Task inputs
::::::::::

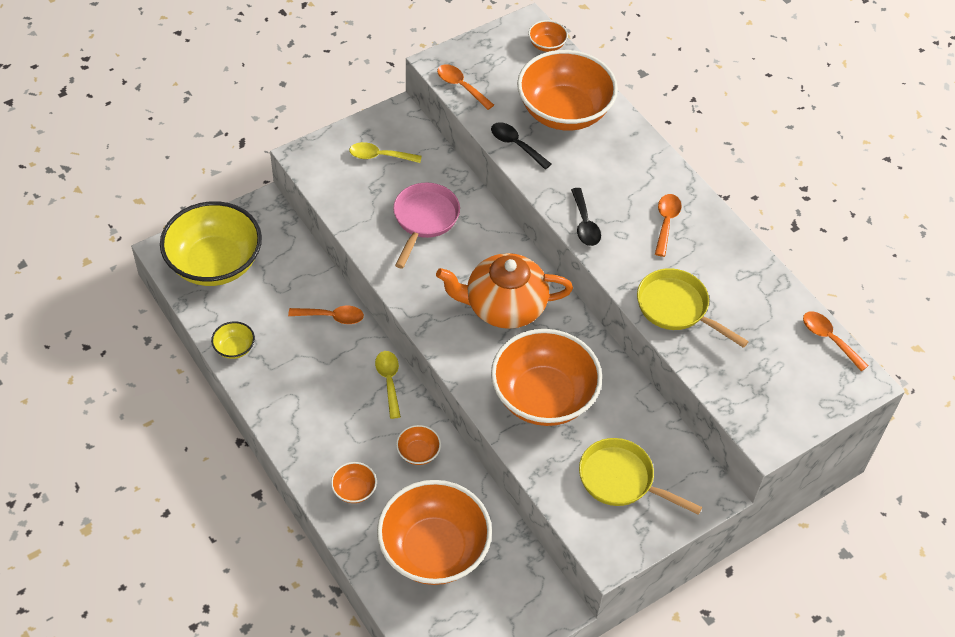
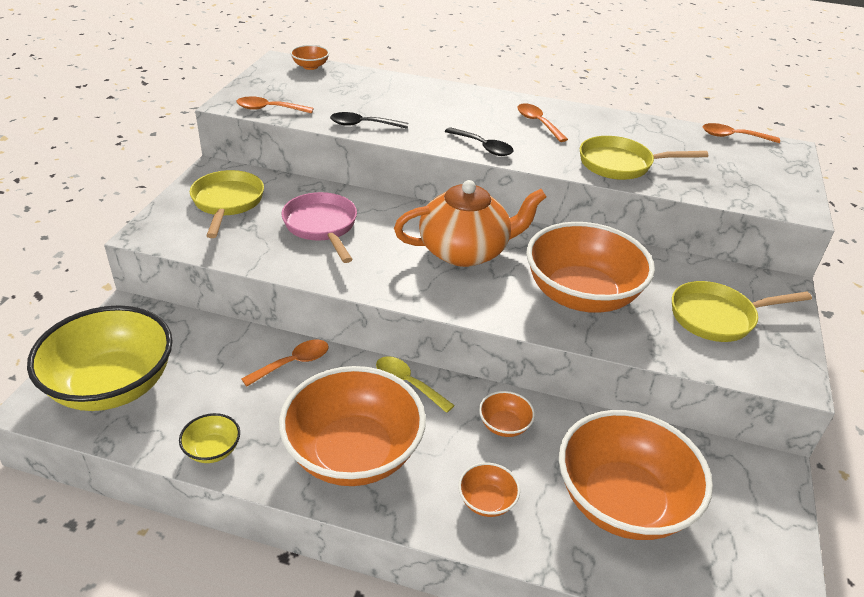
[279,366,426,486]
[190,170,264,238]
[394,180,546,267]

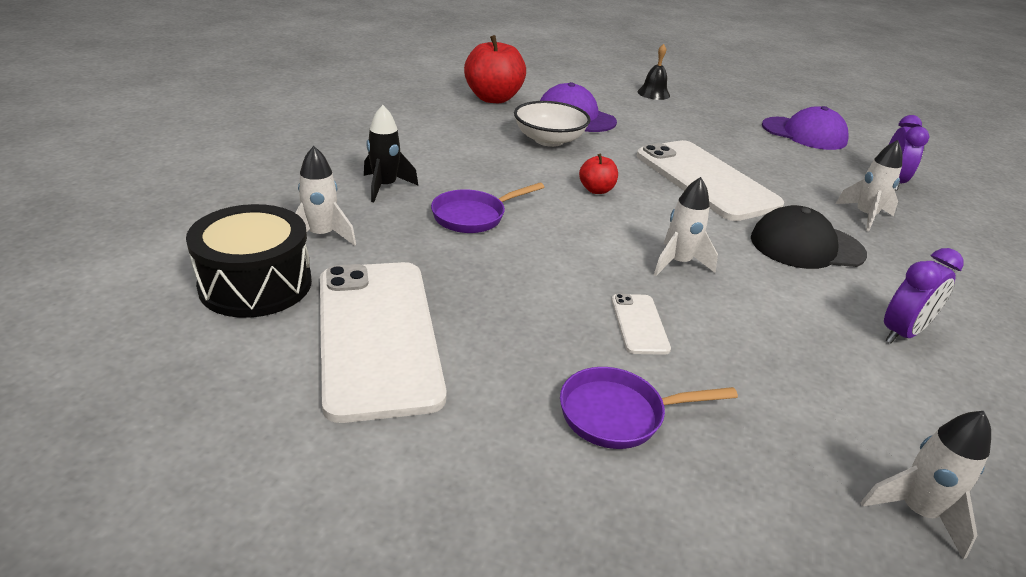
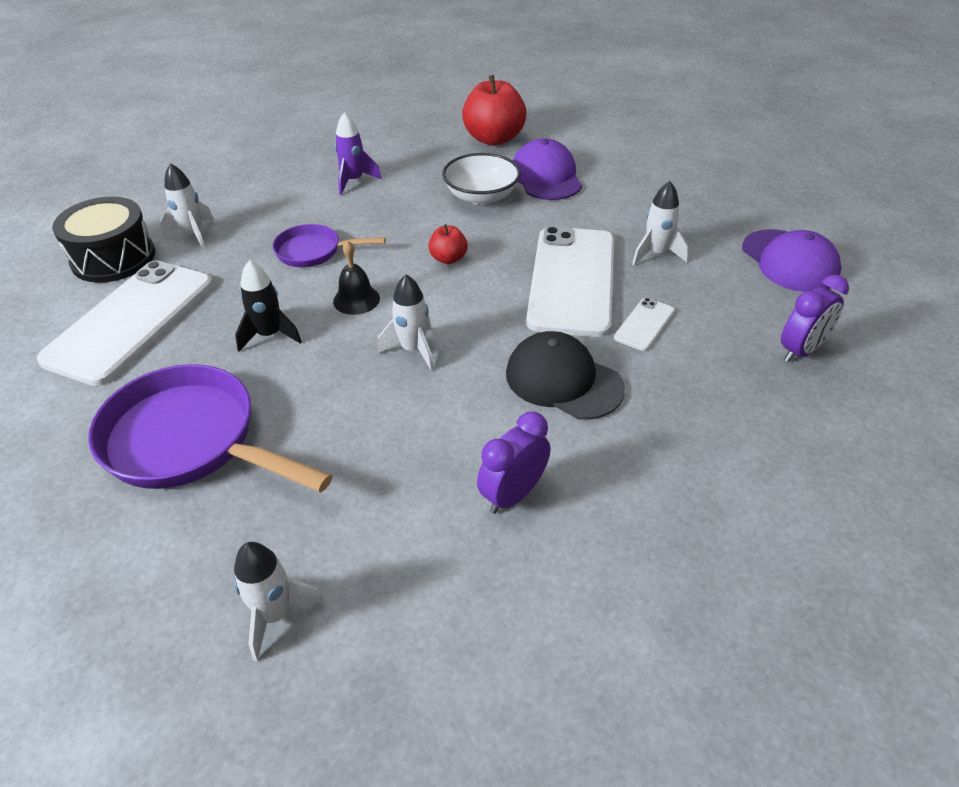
[335,112,382,195]
[235,260,302,352]
[614,298,675,351]
[333,240,380,315]
[632,181,689,265]
[477,412,550,514]
[88,364,332,492]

::::::::::

Task description
Set down each entry again exactly as written. Pictures stay out.

Solution for this exercise
[279,366,426,486]
[190,170,264,238]
[394,180,546,267]

[335,112,382,195]
[235,260,302,352]
[614,298,675,351]
[333,240,380,315]
[632,181,689,265]
[477,412,550,514]
[88,364,332,492]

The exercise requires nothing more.